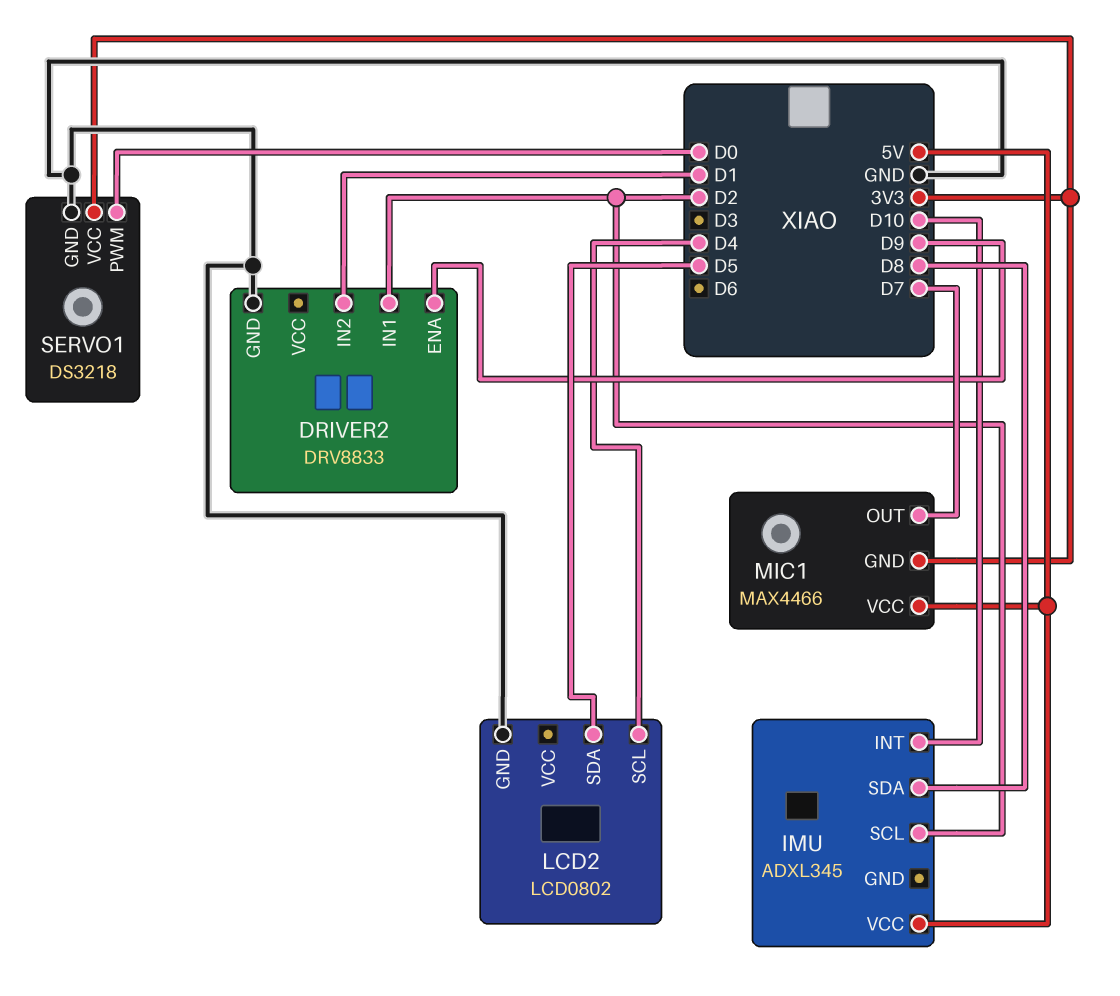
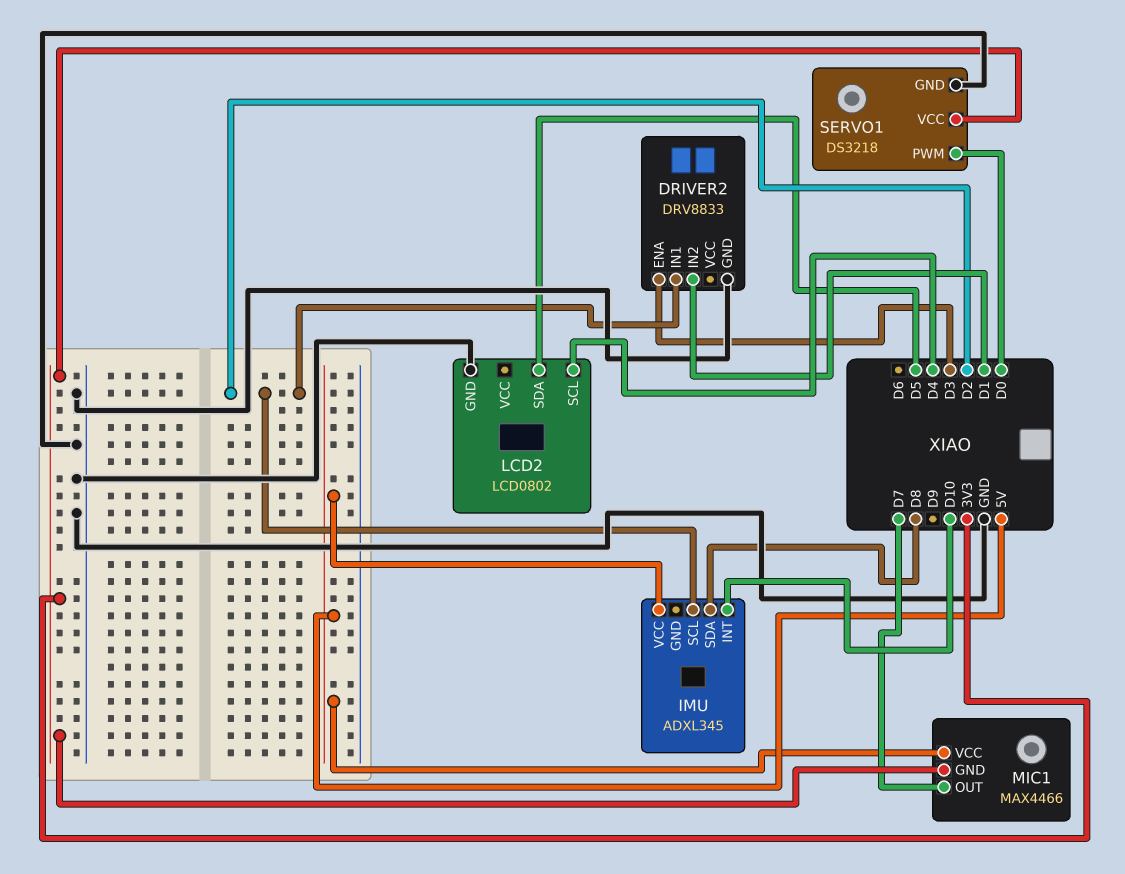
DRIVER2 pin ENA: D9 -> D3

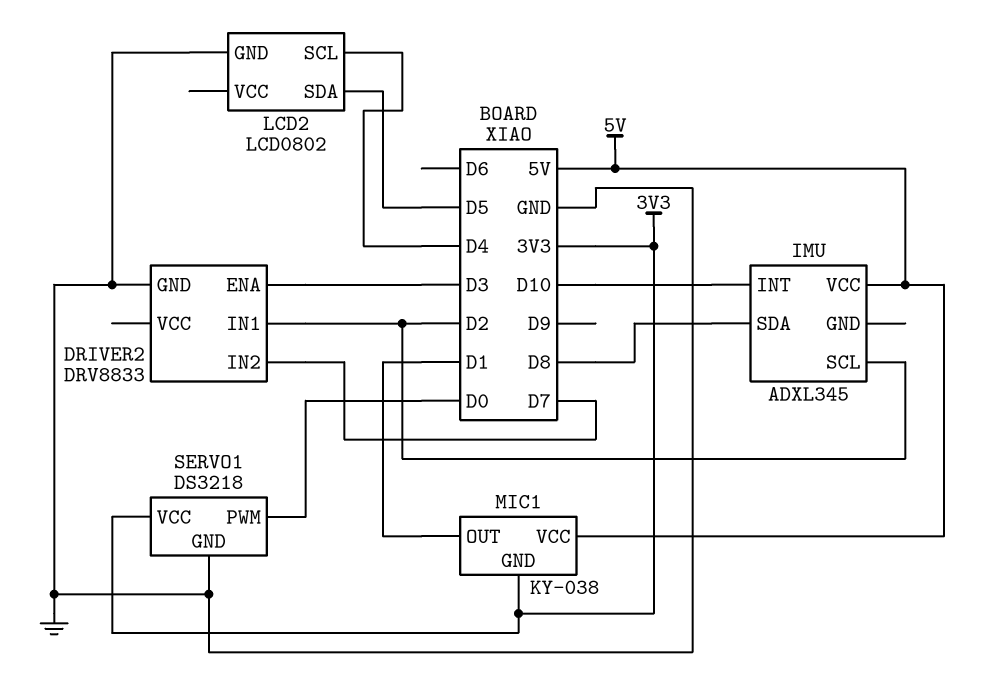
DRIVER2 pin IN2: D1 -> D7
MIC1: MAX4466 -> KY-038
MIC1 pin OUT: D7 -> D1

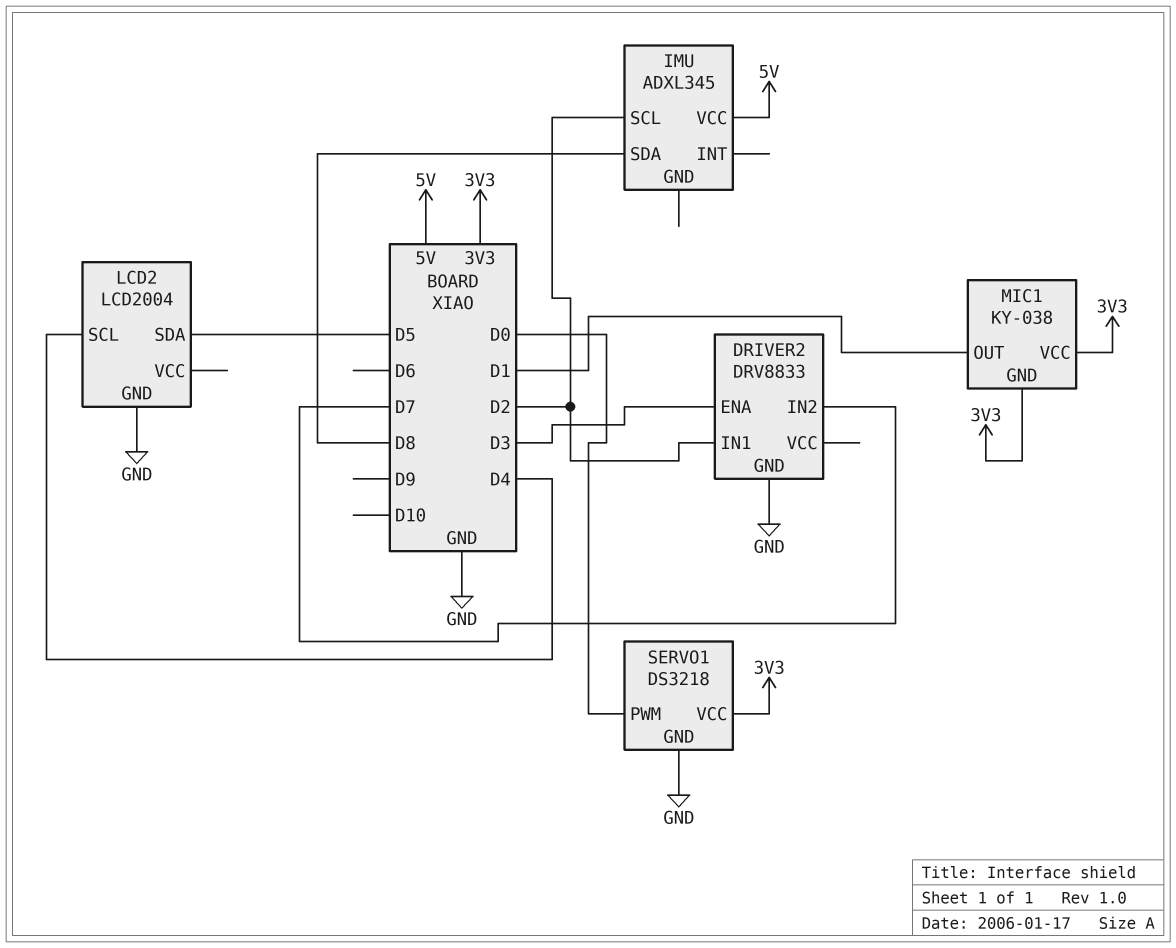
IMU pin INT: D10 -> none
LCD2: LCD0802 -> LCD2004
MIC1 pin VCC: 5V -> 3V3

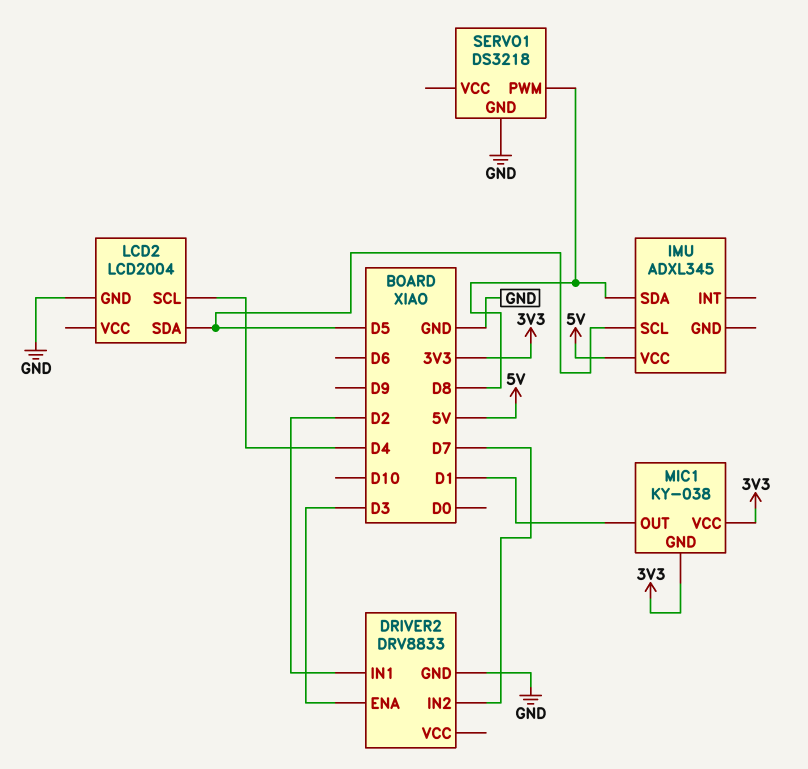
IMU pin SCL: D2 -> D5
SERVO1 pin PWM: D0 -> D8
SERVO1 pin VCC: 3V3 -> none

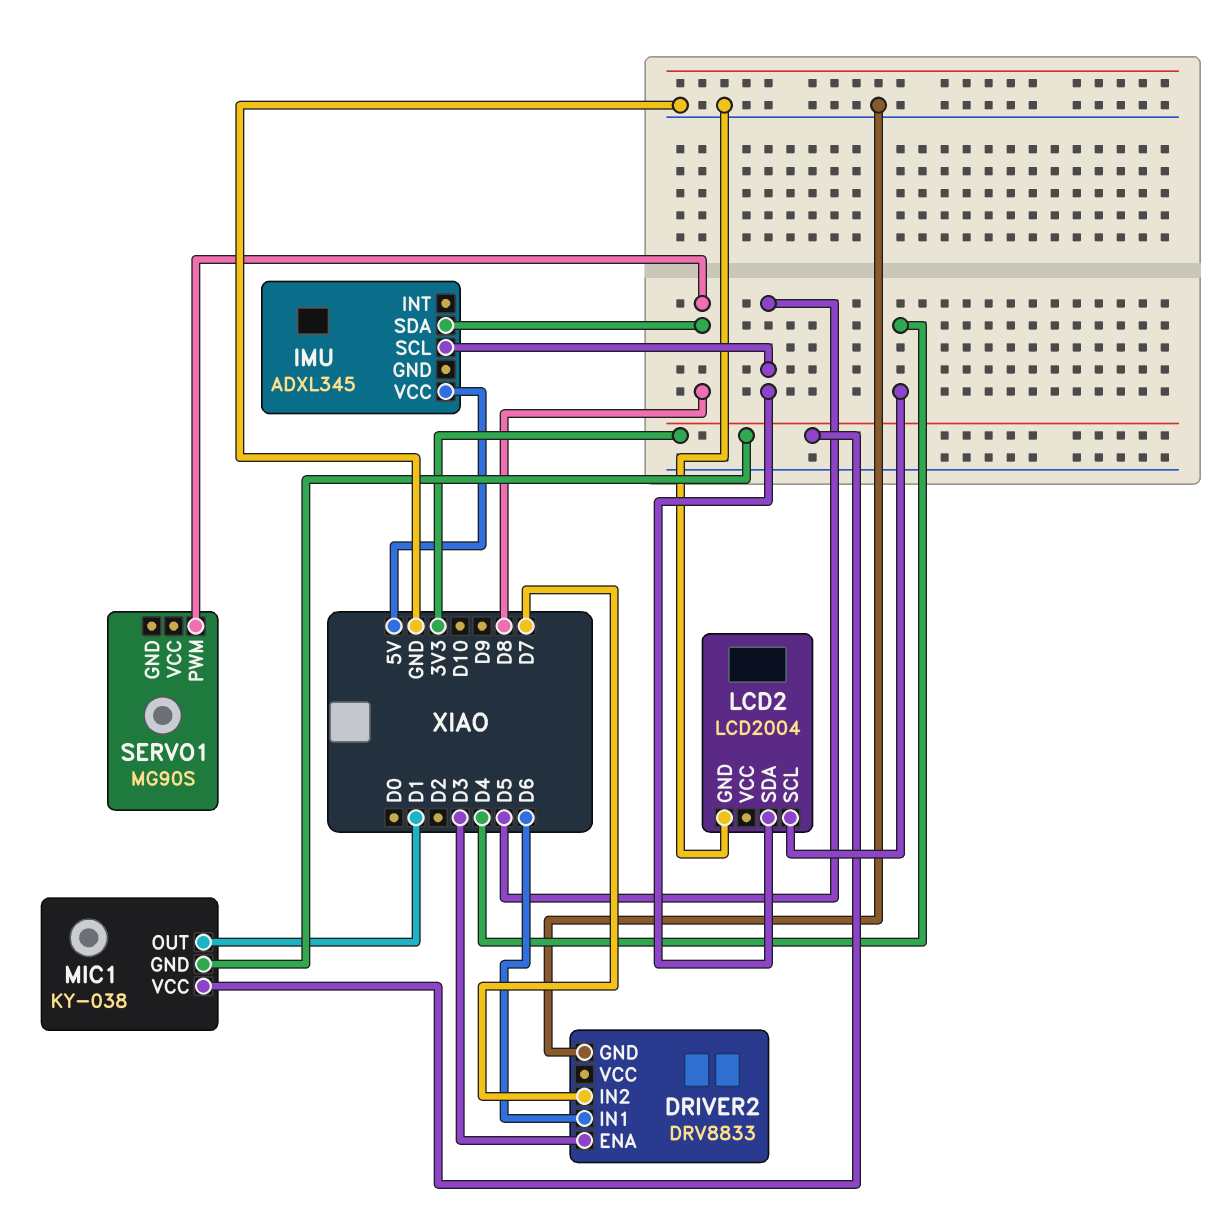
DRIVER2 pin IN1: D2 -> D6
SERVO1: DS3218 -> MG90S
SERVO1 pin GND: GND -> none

########################################

### Problem details
Search the records above for "none" and copy every line that has it.

### Exercise response
IMU pin INT: D10 -> none
SERVO1 pin VCC: 3V3 -> none
SERVO1 pin GND: GND -> none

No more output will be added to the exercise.